EXERCISE INSTRUCTIONS: Keep only the lines that hold the string "exchanged", filtering out the rest of the entries below.

[[ SUPPLIED RECORDS open ]]

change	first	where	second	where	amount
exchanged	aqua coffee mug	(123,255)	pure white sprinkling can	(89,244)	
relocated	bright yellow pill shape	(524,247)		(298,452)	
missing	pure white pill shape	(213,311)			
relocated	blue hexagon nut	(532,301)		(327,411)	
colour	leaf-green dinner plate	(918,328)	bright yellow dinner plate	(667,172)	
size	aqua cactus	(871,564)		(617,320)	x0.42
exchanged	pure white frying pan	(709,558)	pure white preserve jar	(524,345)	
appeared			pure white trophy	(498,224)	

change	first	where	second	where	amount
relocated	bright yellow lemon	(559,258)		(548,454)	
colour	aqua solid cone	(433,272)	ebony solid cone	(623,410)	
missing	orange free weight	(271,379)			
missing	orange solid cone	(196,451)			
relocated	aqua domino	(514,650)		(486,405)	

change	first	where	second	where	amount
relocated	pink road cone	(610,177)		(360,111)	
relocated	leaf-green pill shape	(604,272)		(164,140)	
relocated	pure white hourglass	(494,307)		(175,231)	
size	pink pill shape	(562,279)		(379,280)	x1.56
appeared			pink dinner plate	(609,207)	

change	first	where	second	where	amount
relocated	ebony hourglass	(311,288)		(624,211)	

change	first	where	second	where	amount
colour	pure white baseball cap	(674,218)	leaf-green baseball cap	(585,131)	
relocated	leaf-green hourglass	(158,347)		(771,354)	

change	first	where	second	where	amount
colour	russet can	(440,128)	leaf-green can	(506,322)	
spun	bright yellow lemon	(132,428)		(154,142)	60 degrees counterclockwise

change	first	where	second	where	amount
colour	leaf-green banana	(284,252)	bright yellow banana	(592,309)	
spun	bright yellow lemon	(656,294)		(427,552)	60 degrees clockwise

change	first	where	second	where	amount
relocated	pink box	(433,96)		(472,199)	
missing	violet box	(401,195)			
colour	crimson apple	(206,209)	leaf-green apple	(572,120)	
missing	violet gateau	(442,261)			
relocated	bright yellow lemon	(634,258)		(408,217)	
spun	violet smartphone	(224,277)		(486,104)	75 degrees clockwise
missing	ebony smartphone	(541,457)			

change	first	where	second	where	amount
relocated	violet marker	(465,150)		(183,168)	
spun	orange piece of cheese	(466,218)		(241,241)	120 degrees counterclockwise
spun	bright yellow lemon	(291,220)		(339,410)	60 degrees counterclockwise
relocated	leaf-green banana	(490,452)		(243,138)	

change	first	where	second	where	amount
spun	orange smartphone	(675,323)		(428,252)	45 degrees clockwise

[[ SUPPLIED RECORDS closed ]]

ANSWER TO THIS PROBLEM:
exchanged	aqua coffee mug	(123,255)	pure white sprinkling can	(89,244)	
exchanged	pure white frying pan	(709,558)	pure white preserve jar	(524,345)	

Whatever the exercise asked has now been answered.